--- RECORDED INFORMATION ---

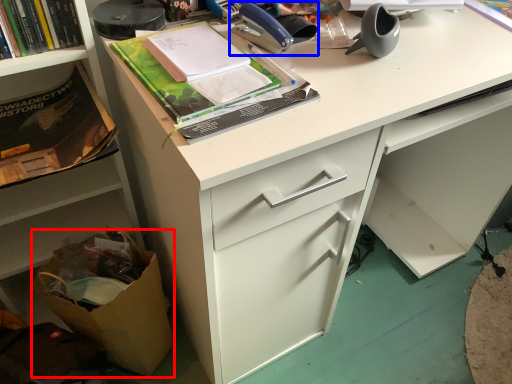
Question: Which of the following is the farthest to the observer, cardboard box (highlighted by a red box) or office supplies (highlighted by a blue box)?

Choices:
 (A) cardboard box
 (B) office supplies

Answer: (A)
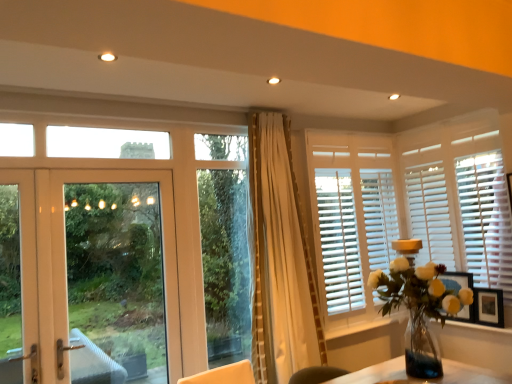
Where is `empty space that is ontop of white wood door at left (from a real-world perspective)`? empty space that is ontop of white wood door at left (from a real-world perspective) is located at coordinates (91, 157).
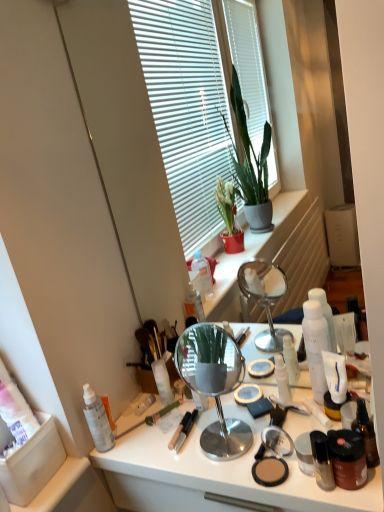
Locate an element on the screen. vacant space in front of white glossy lotion at center, placed as the fifth toiletry when sorted from right to left is located at coordinates (279, 446).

---

OBJECTIVE:
Set down the lines of every row above word for word, omitting the pictures.

RESULT OF THIS TASK:
Question: Which of the following is the farthest to the observer, cardboard box (highlighted by a red box) or office supplies (highlighted by a blue box)?

Choices:
 (A) cardboard box
 (B) office supplies

Answer: (A)
Where is `empty space that is ontop of white wood door at left (from a real-world perspective)`? empty space that is ontop of white wood door at left (from a real-world perspective) is located at coordinates (91, 157).
Locate an element on the screen. vacant space in front of white glossy lotion at center, placed as the fifth toiletry when sorted from right to left is located at coordinates (279, 446).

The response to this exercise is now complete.